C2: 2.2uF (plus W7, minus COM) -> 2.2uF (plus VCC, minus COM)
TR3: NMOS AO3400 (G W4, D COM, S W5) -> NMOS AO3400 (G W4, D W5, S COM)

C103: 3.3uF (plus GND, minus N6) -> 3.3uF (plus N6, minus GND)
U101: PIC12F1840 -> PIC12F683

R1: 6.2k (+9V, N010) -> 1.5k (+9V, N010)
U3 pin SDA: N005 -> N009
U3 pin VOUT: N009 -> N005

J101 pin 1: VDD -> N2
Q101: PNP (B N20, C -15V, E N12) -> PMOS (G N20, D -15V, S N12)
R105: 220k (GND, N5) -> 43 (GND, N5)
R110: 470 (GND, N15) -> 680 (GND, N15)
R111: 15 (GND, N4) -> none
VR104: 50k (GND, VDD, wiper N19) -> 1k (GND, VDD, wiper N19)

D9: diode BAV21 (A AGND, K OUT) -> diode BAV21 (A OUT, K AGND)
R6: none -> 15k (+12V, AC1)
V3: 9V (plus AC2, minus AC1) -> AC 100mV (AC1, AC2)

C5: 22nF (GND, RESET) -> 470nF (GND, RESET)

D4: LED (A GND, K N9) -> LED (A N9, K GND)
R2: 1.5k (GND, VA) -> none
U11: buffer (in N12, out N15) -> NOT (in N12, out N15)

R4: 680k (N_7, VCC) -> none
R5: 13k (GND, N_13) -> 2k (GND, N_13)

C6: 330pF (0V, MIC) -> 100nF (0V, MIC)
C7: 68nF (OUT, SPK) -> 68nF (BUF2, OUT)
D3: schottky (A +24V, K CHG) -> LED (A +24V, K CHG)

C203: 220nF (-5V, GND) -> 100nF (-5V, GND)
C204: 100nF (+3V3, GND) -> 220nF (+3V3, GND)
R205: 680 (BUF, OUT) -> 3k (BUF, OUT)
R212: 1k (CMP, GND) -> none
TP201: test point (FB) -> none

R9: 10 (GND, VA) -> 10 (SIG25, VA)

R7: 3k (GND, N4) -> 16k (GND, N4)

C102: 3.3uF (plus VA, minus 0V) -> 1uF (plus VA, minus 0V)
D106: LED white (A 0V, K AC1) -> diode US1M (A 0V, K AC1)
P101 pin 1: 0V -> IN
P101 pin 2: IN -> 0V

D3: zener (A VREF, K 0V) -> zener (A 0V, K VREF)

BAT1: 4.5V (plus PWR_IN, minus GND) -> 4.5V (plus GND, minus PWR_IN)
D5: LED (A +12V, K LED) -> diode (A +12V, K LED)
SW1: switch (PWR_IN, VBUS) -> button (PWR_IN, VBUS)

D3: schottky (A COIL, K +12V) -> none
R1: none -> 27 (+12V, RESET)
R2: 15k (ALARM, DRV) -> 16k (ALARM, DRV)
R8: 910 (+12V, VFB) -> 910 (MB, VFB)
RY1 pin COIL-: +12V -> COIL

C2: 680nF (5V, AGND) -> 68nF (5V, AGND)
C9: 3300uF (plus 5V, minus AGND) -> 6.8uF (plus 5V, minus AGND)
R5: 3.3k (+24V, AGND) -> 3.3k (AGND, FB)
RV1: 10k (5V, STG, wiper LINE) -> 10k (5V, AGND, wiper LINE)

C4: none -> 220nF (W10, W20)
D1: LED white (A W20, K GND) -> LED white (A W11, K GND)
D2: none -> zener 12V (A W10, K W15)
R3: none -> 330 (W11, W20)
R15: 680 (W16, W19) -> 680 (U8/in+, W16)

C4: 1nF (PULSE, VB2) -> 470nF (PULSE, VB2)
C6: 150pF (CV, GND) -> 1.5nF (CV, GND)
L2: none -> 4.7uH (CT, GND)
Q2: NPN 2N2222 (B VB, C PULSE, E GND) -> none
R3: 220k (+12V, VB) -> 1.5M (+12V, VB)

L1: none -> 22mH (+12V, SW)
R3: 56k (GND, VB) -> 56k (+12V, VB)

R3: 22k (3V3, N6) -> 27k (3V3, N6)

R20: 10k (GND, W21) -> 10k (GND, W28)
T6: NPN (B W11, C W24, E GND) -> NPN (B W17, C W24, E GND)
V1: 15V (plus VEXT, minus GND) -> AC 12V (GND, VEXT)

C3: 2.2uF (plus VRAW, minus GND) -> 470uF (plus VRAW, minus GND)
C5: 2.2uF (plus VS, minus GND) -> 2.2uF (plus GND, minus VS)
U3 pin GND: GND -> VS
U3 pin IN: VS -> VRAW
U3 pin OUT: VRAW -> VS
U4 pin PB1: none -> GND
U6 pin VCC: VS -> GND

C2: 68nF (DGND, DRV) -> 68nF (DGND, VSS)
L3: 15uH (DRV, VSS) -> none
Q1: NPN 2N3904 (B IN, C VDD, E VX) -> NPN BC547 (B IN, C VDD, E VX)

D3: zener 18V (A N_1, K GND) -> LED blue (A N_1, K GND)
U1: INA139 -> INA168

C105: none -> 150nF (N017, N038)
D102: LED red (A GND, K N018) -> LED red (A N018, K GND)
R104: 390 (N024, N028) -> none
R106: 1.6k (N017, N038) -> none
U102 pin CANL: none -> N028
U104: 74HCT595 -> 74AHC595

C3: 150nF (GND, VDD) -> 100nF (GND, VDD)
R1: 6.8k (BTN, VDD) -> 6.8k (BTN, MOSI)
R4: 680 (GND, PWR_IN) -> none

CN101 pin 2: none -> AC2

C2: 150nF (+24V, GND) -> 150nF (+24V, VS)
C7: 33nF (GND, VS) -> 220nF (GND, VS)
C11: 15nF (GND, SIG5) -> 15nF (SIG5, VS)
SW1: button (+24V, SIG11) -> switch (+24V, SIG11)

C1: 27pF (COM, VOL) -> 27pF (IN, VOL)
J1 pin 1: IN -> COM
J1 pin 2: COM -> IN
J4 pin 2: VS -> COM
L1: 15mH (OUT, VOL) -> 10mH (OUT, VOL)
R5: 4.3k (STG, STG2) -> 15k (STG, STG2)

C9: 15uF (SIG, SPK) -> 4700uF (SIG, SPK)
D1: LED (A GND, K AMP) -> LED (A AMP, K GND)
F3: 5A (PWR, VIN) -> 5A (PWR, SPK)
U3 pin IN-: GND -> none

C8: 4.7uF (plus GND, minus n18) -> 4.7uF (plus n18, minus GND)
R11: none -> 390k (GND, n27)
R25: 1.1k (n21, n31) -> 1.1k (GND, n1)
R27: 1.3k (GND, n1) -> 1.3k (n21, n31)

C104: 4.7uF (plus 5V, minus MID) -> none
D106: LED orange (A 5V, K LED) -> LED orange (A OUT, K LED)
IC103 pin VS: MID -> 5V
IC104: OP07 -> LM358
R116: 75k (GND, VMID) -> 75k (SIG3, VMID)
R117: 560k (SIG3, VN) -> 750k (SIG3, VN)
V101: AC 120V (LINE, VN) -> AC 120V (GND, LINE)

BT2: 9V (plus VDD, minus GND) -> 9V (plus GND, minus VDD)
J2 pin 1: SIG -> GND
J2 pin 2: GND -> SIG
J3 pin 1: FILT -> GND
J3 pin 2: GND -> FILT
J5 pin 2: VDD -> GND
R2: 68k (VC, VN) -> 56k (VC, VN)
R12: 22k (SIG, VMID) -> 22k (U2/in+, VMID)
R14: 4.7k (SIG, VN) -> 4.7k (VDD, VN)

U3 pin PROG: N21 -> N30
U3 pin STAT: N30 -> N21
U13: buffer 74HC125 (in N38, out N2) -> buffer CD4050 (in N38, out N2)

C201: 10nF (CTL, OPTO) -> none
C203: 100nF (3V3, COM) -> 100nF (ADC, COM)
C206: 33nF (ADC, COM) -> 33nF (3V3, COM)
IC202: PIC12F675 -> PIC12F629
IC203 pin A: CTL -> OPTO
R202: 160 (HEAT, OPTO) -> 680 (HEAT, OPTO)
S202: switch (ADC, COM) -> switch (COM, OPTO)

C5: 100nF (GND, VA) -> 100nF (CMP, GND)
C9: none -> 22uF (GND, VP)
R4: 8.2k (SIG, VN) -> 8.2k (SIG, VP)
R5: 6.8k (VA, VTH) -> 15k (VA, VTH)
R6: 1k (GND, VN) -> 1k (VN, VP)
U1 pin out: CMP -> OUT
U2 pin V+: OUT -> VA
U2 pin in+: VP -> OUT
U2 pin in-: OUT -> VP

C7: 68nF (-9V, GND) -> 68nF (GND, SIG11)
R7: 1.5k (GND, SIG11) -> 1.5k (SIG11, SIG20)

> [WORK TO COMPLETE]:
Once the line that contains "J2 pin 1: SIG -> GND" is found, please give it again exactly, along with each line that comes after it, through the last line of the entries.

> [TASK RESULT]:
J2 pin 1: SIG -> GND
J2 pin 2: GND -> SIG
J3 pin 1: FILT -> GND
J3 pin 2: GND -> FILT
J5 pin 2: VDD -> GND
R2: 68k (VC, VN) -> 56k (VC, VN)
R12: 22k (SIG, VMID) -> 22k (U2/in+, VMID)
R14: 4.7k (SIG, VN) -> 4.7k (VDD, VN)

U3 pin PROG: N21 -> N30
U3 pin STAT: N30 -> N21
U13: buffer 74HC125 (in N38, out N2) -> buffer CD4050 (in N38, out N2)

C201: 10nF (CTL, OPTO) -> none
C203: 100nF (3V3, COM) -> 100nF (ADC, COM)
C206: 33nF (ADC, COM) -> 33nF (3V3, COM)
IC202: PIC12F675 -> PIC12F629
IC203 pin A: CTL -> OPTO
R202: 160 (HEAT, OPTO) -> 680 (HEAT, OPTO)
S202: switch (ADC, COM) -> switch (COM, OPTO)

C5: 100nF (GND, VA) -> 100nF (CMP, GND)
C9: none -> 22uF (GND, VP)
R4: 8.2k (SIG, VN) -> 8.2k (SIG, VP)
R5: 6.8k (VA, VTH) -> 15k (VA, VTH)
R6: 1k (GND, VN) -> 1k (VN, VP)
U1 pin out: CMP -> OUT
U2 pin V+: OUT -> VA
U2 pin in+: VP -> OUT
U2 pin in-: OUT -> VP

C7: 68nF (-9V, GND) -> 68nF (GND, SIG11)
R7: 1.5k (GND, SIG11) -> 1.5k (SIG11, SIG20)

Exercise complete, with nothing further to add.